## [Set task]
Could you set down every one of the records below, copying each line exactly as it stands?

+---+

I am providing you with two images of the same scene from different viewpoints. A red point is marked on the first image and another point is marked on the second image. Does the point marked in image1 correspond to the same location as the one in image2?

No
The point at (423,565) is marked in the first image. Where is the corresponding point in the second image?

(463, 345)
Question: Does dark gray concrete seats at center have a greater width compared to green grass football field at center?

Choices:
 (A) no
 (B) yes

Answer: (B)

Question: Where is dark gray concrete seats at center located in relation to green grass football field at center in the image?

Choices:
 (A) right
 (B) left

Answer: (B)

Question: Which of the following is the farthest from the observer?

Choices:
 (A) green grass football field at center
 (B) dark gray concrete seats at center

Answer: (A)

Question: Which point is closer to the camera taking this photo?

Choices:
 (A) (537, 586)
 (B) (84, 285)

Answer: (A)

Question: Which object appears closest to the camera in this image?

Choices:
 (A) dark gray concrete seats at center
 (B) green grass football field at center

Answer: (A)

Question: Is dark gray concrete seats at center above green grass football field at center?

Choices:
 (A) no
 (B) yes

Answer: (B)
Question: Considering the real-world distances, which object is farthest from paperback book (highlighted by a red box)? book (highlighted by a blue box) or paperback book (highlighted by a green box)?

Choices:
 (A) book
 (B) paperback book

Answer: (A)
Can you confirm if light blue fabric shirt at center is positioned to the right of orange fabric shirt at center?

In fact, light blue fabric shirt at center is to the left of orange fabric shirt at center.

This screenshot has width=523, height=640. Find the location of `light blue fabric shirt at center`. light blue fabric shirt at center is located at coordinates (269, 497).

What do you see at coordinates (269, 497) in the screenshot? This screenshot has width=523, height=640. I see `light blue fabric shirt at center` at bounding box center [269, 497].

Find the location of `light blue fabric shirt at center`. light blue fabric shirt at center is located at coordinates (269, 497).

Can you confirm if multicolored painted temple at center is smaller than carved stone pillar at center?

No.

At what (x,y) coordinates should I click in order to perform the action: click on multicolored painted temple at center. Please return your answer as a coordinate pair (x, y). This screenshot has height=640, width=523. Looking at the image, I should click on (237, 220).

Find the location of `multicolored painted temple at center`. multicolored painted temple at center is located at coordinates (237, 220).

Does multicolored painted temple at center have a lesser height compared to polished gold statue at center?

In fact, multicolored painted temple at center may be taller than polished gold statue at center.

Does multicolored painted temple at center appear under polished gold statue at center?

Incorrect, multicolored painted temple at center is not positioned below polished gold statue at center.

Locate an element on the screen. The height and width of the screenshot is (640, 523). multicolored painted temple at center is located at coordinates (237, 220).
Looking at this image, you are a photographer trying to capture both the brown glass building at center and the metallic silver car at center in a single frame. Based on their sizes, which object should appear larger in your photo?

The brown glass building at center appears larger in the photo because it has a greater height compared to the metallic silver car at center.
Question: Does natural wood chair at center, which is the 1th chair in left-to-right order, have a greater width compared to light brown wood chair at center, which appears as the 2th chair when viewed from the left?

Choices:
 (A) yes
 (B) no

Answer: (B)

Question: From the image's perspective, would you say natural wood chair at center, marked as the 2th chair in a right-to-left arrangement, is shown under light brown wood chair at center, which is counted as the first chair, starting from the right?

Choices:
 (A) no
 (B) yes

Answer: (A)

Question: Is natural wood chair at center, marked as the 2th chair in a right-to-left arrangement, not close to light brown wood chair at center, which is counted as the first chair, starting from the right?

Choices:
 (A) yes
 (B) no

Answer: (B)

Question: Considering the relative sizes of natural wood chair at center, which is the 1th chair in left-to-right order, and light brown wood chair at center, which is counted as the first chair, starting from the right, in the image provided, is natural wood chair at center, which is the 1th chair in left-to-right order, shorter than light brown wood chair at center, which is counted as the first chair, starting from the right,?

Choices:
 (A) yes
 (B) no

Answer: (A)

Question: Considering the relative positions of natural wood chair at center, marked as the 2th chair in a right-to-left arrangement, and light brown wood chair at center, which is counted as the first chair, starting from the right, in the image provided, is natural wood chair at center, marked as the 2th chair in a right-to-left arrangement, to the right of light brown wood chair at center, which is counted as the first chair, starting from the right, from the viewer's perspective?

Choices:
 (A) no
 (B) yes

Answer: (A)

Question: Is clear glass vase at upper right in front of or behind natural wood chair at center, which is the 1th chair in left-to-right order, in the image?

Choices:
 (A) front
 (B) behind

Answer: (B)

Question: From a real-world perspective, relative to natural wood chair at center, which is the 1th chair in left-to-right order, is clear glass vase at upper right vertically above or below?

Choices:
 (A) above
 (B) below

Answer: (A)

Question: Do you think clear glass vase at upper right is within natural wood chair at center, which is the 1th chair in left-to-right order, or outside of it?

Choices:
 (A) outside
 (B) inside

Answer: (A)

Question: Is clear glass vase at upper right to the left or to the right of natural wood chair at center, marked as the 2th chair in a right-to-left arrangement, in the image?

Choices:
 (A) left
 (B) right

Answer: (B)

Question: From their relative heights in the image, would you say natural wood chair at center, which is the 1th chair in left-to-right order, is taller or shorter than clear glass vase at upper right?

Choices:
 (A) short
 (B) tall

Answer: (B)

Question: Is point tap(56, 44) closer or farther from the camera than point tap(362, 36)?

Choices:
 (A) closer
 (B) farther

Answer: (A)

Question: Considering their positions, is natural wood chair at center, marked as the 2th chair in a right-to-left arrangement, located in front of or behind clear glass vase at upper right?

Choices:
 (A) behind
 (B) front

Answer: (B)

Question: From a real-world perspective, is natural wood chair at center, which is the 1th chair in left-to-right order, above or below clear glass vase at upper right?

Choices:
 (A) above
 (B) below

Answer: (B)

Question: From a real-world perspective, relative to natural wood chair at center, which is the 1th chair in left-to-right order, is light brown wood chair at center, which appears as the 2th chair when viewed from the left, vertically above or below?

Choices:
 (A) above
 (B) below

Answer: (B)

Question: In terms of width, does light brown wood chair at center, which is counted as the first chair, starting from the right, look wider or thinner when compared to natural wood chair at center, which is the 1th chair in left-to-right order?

+---+

## [The response]
I am providing you with two images of the same scene from different viewpoints. A red point is marked on the first image and another point is marked on the second image. Does the point marked in image1 correspond to the same location as the one in image2?

No
The point at (423,565) is marked in the first image. Where is the corresponding point in the second image?

(463, 345)
Question: Does dark gray concrete seats at center have a greater width compared to green grass football field at center?

Choices:
 (A) no
 (B) yes

Answer: (B)

Question: Where is dark gray concrete seats at center located in relation to green grass football field at center in the image?

Choices:
 (A) right
 (B) left

Answer: (B)

Question: Which of the following is the farthest from the observer?

Choices:
 (A) green grass football field at center
 (B) dark gray concrete seats at center

Answer: (A)

Question: Which point is closer to the camera taking this photo?

Choices:
 (A) (537, 586)
 (B) (84, 285)

Answer: (A)

Question: Which object appears closest to the camera in this image?

Choices:
 (A) dark gray concrete seats at center
 (B) green grass football field at center

Answer: (A)

Question: Is dark gray concrete seats at center above green grass football field at center?

Choices:
 (A) no
 (B) yes

Answer: (B)
Question: Considering the real-world distances, which object is farthest from paperback book (highlighted by a red box)? book (highlighted by a blue box) or paperback book (highlighted by a green box)?

Choices:
 (A) book
 (B) paperback book

Answer: (A)
Can you confirm if light blue fabric shirt at center is positioned to the right of orange fabric shirt at center?

In fact, light blue fabric shirt at center is to the left of orange fabric shirt at center.

This screenshot has width=523, height=640. Find the location of `light blue fabric shirt at center`. light blue fabric shirt at center is located at coordinates (269, 497).

What do you see at coordinates (269, 497) in the screenshot? This screenshot has width=523, height=640. I see `light blue fabric shirt at center` at bounding box center [269, 497].

Find the location of `light blue fabric shirt at center`. light blue fabric shirt at center is located at coordinates (269, 497).

Can you confirm if multicolored painted temple at center is smaller than carved stone pillar at center?

No.

At what (x,y) coordinates should I click in order to perform the action: click on multicolored painted temple at center. Please return your answer as a coordinate pair (x, y). This screenshot has height=640, width=523. Looking at the image, I should click on (237, 220).

Find the location of `multicolored painted temple at center`. multicolored painted temple at center is located at coordinates (237, 220).

Does multicolored painted temple at center have a lesser height compared to polished gold statue at center?

In fact, multicolored painted temple at center may be taller than polished gold statue at center.

Does multicolored painted temple at center appear under polished gold statue at center?

Incorrect, multicolored painted temple at center is not positioned below polished gold statue at center.

Locate an element on the screen. The height and width of the screenshot is (640, 523). multicolored painted temple at center is located at coordinates (237, 220).
Looking at this image, you are a photographer trying to capture both the brown glass building at center and the metallic silver car at center in a single frame. Based on their sizes, which object should appear larger in your photo?

The brown glass building at center appears larger in the photo because it has a greater height compared to the metallic silver car at center.
Question: Does natural wood chair at center, which is the 1th chair in left-to-right order, have a greater width compared to light brown wood chair at center, which appears as the 2th chair when viewed from the left?

Choices:
 (A) yes
 (B) no

Answer: (B)

Question: From the image's perspective, would you say natural wood chair at center, marked as the 2th chair in a right-to-left arrangement, is shown under light brown wood chair at center, which is counted as the first chair, starting from the right?

Choices:
 (A) no
 (B) yes

Answer: (A)

Question: Is natural wood chair at center, marked as the 2th chair in a right-to-left arrangement, not close to light brown wood chair at center, which is counted as the first chair, starting from the right?

Choices:
 (A) yes
 (B) no

Answer: (B)

Question: Considering the relative sizes of natural wood chair at center, which is the 1th chair in left-to-right order, and light brown wood chair at center, which is counted as the first chair, starting from the right, in the image provided, is natural wood chair at center, which is the 1th chair in left-to-right order, shorter than light brown wood chair at center, which is counted as the first chair, starting from the right,?

Choices:
 (A) yes
 (B) no

Answer: (A)

Question: Considering the relative positions of natural wood chair at center, marked as the 2th chair in a right-to-left arrangement, and light brown wood chair at center, which is counted as the first chair, starting from the right, in the image provided, is natural wood chair at center, marked as the 2th chair in a right-to-left arrangement, to the right of light brown wood chair at center, which is counted as the first chair, starting from the right, from the viewer's perspective?

Choices:
 (A) no
 (B) yes

Answer: (A)

Question: Is clear glass vase at upper right in front of or behind natural wood chair at center, which is the 1th chair in left-to-right order, in the image?

Choices:
 (A) front
 (B) behind

Answer: (B)

Question: From a real-world perspective, relative to natural wood chair at center, which is the 1th chair in left-to-right order, is clear glass vase at upper right vertically above or below?

Choices:
 (A) above
 (B) below

Answer: (A)

Question: Do you think clear glass vase at upper right is within natural wood chair at center, which is the 1th chair in left-to-right order, or outside of it?

Choices:
 (A) outside
 (B) inside

Answer: (A)

Question: Is clear glass vase at upper right to the left or to the right of natural wood chair at center, marked as the 2th chair in a right-to-left arrangement, in the image?

Choices:
 (A) left
 (B) right

Answer: (B)

Question: From their relative heights in the image, would you say natural wood chair at center, which is the 1th chair in left-to-right order, is taller or shorter than clear glass vase at upper right?

Choices:
 (A) short
 (B) tall

Answer: (B)

Question: Is point tap(56, 44) closer or farther from the camera than point tap(362, 36)?

Choices:
 (A) closer
 (B) farther

Answer: (A)

Question: Considering their positions, is natural wood chair at center, marked as the 2th chair in a right-to-left arrangement, located in front of or behind clear glass vase at upper right?

Choices:
 (A) behind
 (B) front

Answer: (B)

Question: From a real-world perspective, is natural wood chair at center, which is the 1th chair in left-to-right order, above or below clear glass vase at upper right?

Choices:
 (A) above
 (B) below

Answer: (B)

Question: From a real-world perspective, relative to natural wood chair at center, which is the 1th chair in left-to-right order, is light brown wood chair at center, which appears as the 2th chair when viewed from the left, vertically above or below?

Choices:
 (A) above
 (B) below

Answer: (B)

Question: In terms of width, does light brown wood chair at center, which is counted as the first chair, starting from the right, look wider or thinner when compared to natural wood chair at center, which is the 1th chair in left-to-right order?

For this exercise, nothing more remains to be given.